_Action item_:
Give only the number of lines in the records that contain the word "grey".

+++ Dataset

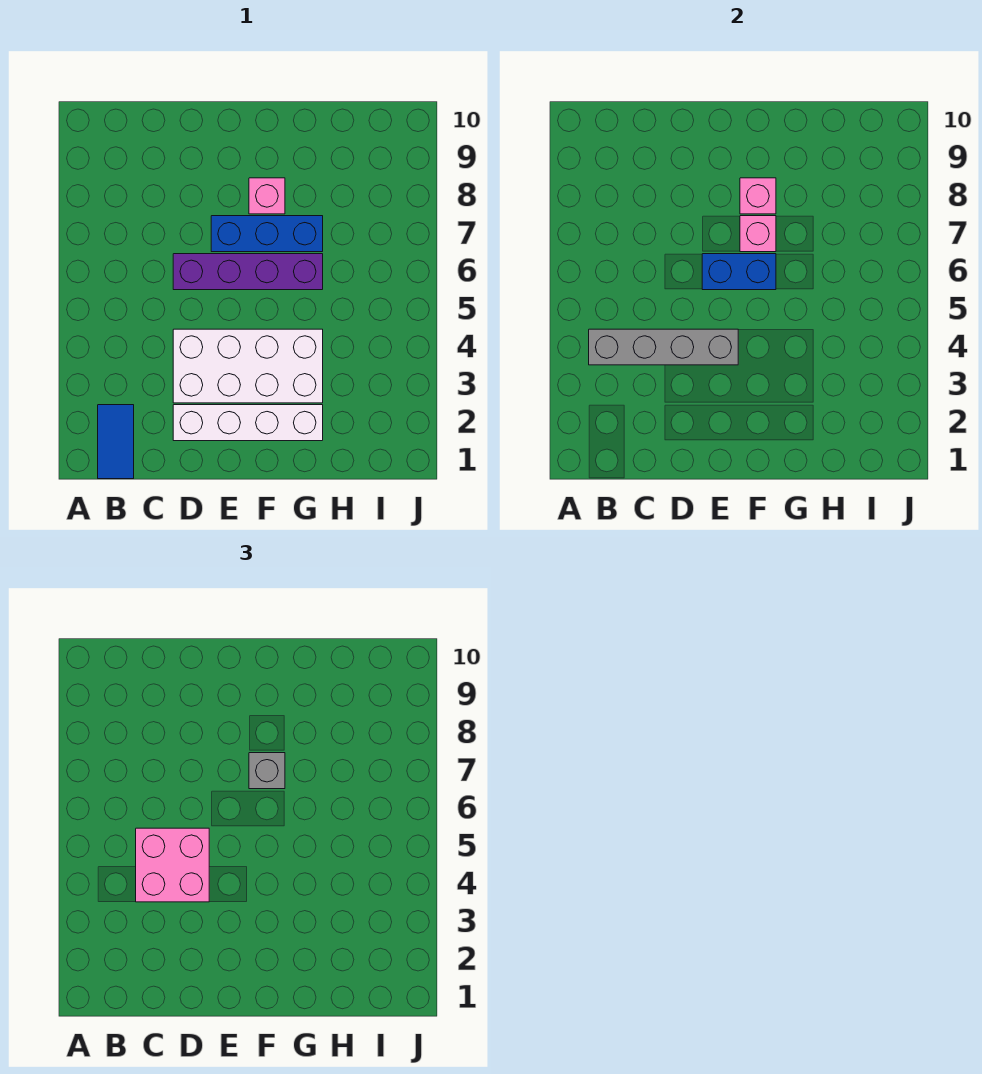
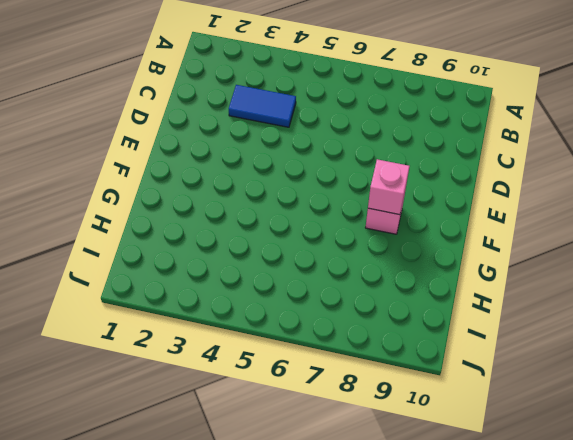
blue 1x2 tile [229,85,296,127] -> blue 1x2 tile moved to [98,405,134,479]
none -> white 1x4 brick [173,405,323,441]
none -> white 2x4 brick [173,329,323,403]
none -> purple 1x4 brick [173,254,323,290]

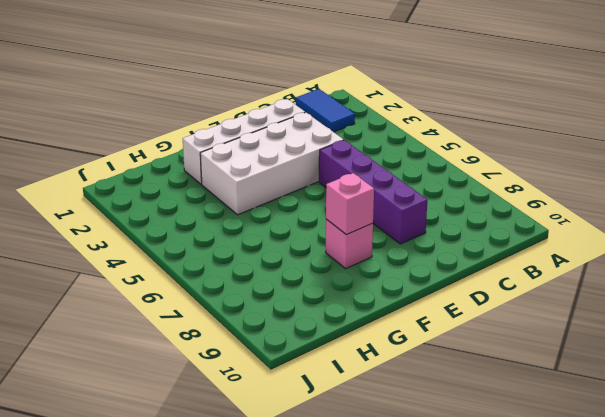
purple 1x4 brick [319,140,427,244] -> purple 1x4 brick turned to [173,254,323,290]
none -> blue 1x3 brick [211,216,323,252]
none -> grey 1x4 brick [589,329,738,365]
none -> blue 1x2 brick [702,254,776,290]

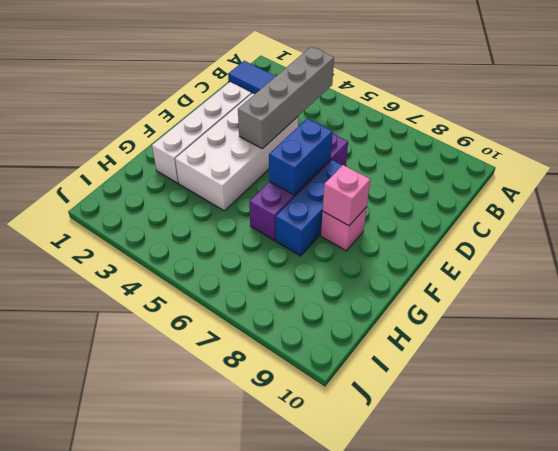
none -> pink 1x1 brick [740,216,776,252]
none -> pink 2x2 brick [136,828,209,902]
none -> grey 1x1 brick [249,753,285,789]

++++++

_Output for this task_:
2